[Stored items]
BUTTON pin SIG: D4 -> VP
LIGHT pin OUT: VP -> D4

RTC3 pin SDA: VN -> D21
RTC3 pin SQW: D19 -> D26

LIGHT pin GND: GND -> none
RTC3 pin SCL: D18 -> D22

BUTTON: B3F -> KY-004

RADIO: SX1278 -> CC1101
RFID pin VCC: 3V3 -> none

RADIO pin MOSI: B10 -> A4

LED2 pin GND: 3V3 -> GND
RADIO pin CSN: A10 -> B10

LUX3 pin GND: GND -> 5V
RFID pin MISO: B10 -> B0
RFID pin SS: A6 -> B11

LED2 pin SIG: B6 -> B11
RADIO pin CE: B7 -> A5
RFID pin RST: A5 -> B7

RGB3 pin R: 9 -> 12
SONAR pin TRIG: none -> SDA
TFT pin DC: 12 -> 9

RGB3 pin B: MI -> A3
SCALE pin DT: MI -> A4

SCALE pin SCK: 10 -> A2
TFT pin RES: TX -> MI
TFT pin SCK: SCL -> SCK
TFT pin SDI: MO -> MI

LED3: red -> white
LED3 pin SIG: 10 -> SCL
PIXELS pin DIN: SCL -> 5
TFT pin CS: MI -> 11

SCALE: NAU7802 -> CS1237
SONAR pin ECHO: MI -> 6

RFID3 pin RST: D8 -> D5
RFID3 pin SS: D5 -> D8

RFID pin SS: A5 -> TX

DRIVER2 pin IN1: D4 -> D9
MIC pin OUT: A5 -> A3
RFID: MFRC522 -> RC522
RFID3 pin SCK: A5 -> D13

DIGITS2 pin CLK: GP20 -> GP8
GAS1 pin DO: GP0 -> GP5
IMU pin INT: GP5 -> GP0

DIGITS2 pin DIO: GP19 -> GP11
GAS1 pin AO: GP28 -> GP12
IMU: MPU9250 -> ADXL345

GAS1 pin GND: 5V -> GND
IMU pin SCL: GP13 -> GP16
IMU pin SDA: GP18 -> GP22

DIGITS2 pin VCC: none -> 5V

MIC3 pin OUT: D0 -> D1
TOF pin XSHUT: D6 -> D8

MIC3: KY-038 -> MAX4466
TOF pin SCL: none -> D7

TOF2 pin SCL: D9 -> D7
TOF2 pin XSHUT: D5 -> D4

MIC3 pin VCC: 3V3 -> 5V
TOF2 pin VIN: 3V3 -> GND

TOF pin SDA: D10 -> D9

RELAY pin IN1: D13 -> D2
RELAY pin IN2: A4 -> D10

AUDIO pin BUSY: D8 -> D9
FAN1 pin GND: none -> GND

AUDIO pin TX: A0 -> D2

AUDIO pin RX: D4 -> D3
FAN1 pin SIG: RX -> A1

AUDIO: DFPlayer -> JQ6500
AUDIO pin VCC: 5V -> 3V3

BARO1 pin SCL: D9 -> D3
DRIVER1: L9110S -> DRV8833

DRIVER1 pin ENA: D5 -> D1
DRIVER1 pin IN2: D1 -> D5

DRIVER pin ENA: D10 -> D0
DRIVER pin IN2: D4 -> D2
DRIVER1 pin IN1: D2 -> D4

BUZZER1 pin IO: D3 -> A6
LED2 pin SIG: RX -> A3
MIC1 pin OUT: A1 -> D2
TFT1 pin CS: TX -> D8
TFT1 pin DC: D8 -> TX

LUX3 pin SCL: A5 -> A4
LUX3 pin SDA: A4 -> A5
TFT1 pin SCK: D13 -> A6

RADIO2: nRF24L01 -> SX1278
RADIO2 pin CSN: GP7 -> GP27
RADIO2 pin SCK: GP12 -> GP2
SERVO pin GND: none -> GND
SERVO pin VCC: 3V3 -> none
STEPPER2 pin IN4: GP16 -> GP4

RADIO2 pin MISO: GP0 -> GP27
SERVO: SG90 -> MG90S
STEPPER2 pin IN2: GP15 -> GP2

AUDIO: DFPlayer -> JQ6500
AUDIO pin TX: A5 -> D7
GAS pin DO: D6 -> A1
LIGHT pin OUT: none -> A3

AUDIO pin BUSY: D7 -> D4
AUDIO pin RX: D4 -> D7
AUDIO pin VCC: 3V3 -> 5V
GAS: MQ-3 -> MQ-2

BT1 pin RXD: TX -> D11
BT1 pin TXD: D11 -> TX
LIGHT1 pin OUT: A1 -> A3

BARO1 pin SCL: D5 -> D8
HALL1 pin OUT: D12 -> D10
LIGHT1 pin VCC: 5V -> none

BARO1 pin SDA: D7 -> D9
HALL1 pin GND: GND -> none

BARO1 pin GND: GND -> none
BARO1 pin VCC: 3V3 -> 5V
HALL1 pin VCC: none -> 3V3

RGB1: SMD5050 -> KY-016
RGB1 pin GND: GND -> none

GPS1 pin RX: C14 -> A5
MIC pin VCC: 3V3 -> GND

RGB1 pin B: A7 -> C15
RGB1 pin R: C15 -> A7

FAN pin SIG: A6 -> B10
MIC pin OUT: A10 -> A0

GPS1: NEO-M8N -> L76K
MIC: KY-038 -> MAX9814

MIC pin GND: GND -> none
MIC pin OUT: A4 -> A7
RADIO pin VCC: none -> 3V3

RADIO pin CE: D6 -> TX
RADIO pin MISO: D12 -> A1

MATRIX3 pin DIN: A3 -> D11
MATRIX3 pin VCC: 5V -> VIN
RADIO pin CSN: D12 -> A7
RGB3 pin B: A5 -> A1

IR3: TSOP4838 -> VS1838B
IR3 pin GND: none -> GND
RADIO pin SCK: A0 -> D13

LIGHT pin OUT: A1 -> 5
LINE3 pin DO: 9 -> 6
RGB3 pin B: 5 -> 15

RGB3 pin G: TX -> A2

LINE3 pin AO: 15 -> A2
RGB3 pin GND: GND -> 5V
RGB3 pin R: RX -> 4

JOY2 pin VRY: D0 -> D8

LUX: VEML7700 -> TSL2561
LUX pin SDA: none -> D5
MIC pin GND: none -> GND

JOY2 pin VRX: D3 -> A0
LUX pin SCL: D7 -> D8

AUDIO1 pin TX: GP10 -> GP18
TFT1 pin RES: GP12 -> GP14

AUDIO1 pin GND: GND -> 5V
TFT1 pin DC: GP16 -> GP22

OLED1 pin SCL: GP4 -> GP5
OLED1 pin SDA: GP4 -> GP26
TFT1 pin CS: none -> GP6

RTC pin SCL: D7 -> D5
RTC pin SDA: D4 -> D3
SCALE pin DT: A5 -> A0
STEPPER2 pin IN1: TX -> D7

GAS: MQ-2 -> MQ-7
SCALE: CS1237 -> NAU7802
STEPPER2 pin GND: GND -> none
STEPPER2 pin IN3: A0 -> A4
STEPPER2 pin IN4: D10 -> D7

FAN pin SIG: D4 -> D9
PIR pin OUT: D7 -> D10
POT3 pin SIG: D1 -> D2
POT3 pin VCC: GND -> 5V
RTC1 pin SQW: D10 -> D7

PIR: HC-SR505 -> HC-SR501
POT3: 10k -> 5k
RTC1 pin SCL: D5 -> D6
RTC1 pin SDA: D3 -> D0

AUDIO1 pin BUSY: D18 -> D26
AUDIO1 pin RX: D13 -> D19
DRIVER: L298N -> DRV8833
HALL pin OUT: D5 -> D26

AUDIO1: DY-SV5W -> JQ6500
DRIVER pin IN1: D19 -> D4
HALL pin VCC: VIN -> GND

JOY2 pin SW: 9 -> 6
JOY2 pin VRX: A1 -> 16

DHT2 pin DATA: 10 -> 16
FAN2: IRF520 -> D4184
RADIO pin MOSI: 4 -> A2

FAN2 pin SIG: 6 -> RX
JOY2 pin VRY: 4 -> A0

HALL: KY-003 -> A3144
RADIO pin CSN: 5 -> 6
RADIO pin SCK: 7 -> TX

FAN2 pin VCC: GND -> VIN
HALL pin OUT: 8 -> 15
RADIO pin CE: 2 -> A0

#### [What is needed]
Each line from the one that contains "PIR: HC-SR505 -> HC-SR501" through the end of the records must be repeated exactly. No other line belongs in the answer.

#### [Solution for this task]
PIR: HC-SR505 -> HC-SR501
POT3: 10k -> 5k
RTC1 pin SCL: D5 -> D6
RTC1 pin SDA: D3 -> D0

AUDIO1 pin BUSY: D18 -> D26
AUDIO1 pin RX: D13 -> D19
DRIVER: L298N -> DRV8833
HALL pin OUT: D5 -> D26

AUDIO1: DY-SV5W -> JQ6500
DRIVER pin IN1: D19 -> D4
HALL pin VCC: VIN -> GND

JOY2 pin SW: 9 -> 6
JOY2 pin VRX: A1 -> 16

DHT2 pin DATA: 10 -> 16
FAN2: IRF520 -> D4184
RADIO pin MOSI: 4 -> A2

FAN2 pin SIG: 6 -> RX
JOY2 pin VRY: 4 -> A0

HALL: KY-003 -> A3144
RADIO pin CSN: 5 -> 6
RADIO pin SCK: 7 -> TX

FAN2 pin VCC: GND -> VIN
HALL pin OUT: 8 -> 15
RADIO pin CE: 2 -> A0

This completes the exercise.